— PROBLEM DESCRIPTION —
Pick out each line in the items below that contains the string "shortInstrumentName".

[START OF SOURCE DATA]

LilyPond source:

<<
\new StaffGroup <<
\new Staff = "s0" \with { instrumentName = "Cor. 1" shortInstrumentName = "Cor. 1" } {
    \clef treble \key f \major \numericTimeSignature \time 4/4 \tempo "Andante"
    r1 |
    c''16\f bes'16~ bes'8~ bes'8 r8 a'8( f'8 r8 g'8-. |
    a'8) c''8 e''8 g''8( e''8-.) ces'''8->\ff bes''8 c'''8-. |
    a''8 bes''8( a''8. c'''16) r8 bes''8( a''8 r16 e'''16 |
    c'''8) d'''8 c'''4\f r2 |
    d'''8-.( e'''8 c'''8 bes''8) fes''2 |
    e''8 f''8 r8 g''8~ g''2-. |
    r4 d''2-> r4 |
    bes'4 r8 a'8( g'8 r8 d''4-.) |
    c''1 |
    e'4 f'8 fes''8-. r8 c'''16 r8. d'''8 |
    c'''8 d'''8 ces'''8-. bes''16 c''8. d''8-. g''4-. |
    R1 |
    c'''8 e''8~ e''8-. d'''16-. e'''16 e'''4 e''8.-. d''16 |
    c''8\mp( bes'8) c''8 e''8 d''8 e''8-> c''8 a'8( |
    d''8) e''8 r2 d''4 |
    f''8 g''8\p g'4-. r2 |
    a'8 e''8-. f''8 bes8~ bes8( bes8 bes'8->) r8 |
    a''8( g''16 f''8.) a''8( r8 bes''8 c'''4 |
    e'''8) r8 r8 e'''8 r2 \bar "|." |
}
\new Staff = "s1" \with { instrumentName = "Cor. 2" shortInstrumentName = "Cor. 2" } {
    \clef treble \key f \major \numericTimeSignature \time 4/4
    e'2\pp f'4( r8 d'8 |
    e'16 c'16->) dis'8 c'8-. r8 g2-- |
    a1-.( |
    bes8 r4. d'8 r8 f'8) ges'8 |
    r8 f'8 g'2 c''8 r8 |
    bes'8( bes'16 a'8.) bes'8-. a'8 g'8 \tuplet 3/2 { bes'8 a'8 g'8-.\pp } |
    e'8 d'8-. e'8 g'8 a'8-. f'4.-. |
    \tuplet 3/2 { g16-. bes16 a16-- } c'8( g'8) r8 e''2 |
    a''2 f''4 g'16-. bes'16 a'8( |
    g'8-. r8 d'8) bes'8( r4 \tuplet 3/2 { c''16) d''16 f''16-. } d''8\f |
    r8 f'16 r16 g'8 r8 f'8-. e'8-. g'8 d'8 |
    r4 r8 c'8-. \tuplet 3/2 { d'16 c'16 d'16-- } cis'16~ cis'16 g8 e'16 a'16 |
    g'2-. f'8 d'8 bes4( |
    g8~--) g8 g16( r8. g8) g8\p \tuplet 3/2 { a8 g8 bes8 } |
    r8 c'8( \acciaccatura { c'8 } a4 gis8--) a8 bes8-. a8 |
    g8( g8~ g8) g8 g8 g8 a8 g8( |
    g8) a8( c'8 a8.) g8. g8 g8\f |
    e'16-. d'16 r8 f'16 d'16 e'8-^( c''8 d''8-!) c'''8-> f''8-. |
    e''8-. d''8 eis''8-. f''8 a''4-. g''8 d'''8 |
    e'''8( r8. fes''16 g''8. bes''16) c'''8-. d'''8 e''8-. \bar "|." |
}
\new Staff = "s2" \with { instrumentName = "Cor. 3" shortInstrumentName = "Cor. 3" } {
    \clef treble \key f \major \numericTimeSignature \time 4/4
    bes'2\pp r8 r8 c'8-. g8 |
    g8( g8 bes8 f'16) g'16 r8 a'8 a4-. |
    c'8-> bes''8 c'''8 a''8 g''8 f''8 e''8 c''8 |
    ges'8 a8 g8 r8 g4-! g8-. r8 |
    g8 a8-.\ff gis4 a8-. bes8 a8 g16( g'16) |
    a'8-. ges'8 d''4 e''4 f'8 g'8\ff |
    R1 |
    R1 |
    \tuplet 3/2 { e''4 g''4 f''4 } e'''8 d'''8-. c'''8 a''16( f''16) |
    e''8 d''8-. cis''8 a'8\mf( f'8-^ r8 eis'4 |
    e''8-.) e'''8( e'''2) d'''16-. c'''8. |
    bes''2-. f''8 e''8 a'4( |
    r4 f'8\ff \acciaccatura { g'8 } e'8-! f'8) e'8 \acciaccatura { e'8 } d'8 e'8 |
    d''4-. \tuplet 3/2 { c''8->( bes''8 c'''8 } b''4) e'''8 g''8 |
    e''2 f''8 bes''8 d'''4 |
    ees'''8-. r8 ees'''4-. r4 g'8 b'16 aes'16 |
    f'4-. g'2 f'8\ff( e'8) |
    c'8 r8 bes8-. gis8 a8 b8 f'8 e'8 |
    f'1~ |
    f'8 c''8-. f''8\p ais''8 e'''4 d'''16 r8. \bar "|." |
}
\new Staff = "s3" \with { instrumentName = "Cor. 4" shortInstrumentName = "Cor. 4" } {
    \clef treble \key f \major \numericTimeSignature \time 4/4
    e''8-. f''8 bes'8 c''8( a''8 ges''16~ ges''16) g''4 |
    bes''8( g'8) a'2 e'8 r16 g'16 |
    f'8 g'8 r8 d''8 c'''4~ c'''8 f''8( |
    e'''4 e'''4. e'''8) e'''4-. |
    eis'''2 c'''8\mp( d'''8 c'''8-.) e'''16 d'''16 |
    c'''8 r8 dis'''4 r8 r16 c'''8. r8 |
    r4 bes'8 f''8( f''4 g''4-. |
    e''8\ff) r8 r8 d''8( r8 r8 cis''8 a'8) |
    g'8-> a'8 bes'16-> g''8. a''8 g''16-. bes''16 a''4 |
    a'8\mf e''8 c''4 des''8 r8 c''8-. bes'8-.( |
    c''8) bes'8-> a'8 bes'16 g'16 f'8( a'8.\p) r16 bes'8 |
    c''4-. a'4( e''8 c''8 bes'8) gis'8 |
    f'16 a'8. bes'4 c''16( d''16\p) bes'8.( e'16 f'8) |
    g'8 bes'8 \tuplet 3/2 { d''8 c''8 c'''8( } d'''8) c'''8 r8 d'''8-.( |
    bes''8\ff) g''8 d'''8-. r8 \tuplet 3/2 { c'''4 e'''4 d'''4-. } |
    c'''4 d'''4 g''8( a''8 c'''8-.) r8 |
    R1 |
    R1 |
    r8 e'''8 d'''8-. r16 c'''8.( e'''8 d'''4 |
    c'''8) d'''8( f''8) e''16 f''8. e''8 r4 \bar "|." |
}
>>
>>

[END OF SOURCE DATA]

— FULL RESPONSE —
\new Staff = "s0" \with { instrumentName = "Cor. 1" shortInstrumentName = "Cor. 1" } {
\new Staff = "s1" \with { instrumentName = "Cor. 2" shortInstrumentName = "Cor. 2" } {
\new Staff = "s2" \with { instrumentName = "Cor. 3" shortInstrumentName = "Cor. 3" } {
\new Staff = "s3" \with { instrumentName = "Cor. 4" shortInstrumentName = "Cor. 4" } {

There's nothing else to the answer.